= Beginning of Section =
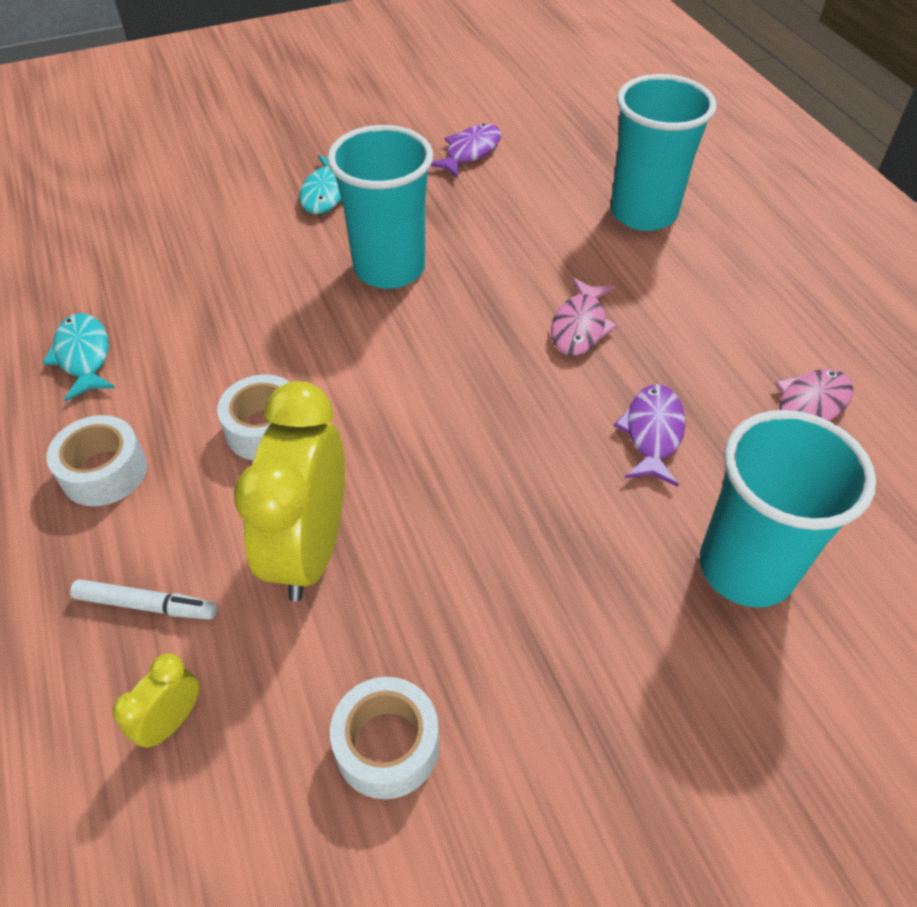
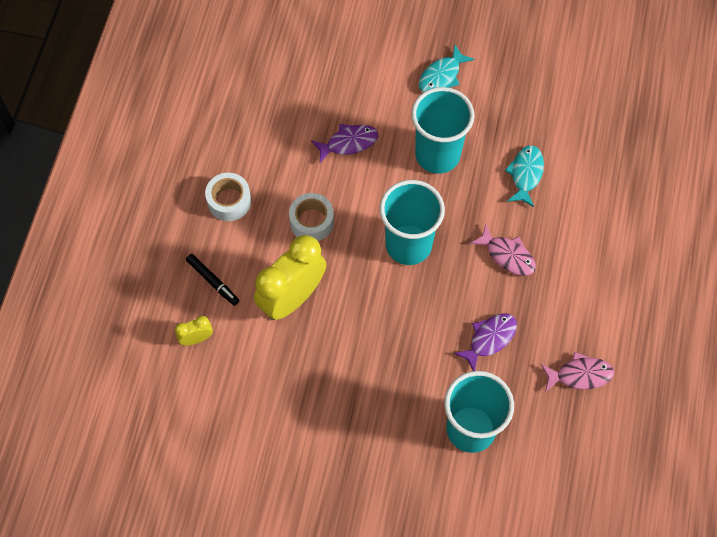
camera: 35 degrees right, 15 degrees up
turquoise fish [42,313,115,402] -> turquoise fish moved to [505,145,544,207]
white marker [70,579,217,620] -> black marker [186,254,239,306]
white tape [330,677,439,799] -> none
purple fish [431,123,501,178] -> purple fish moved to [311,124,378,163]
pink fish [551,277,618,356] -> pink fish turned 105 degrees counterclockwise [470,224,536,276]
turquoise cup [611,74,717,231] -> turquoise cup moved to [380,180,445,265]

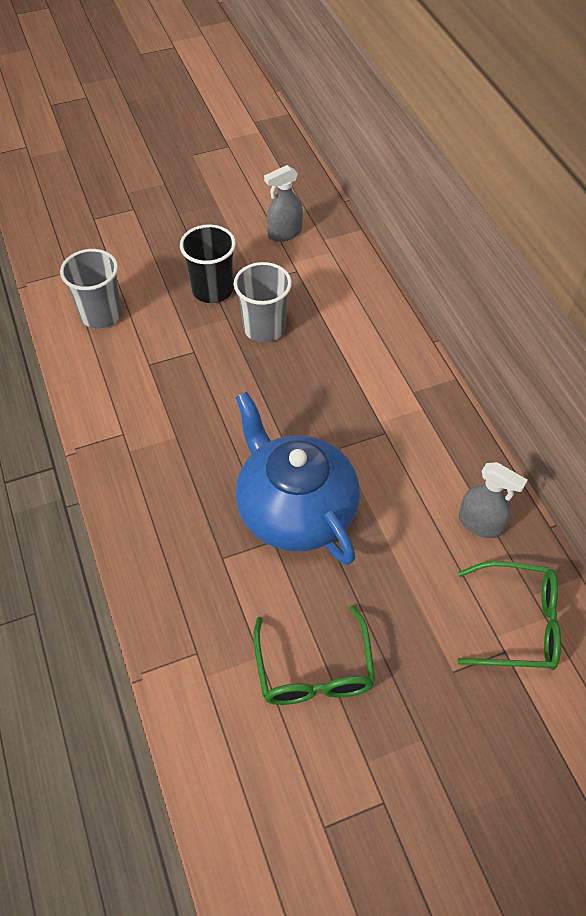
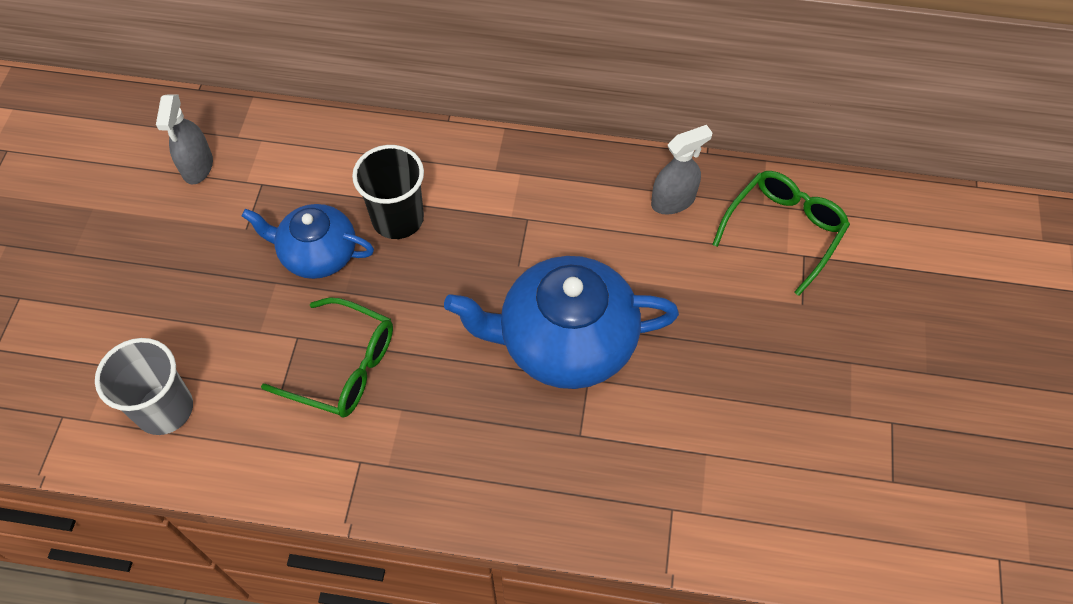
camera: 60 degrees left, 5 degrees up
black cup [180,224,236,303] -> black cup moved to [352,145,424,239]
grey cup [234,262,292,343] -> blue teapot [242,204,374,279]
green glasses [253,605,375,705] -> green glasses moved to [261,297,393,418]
= End of Section =
● **TASK DETAILS**
Locate the string "white" in the listing above and copy every line where it occurs.

● **THE COMPLETED TASK**
white marker [70,579,217,620] -> black marker [186,254,239,306]
white tape [330,677,439,799] -> none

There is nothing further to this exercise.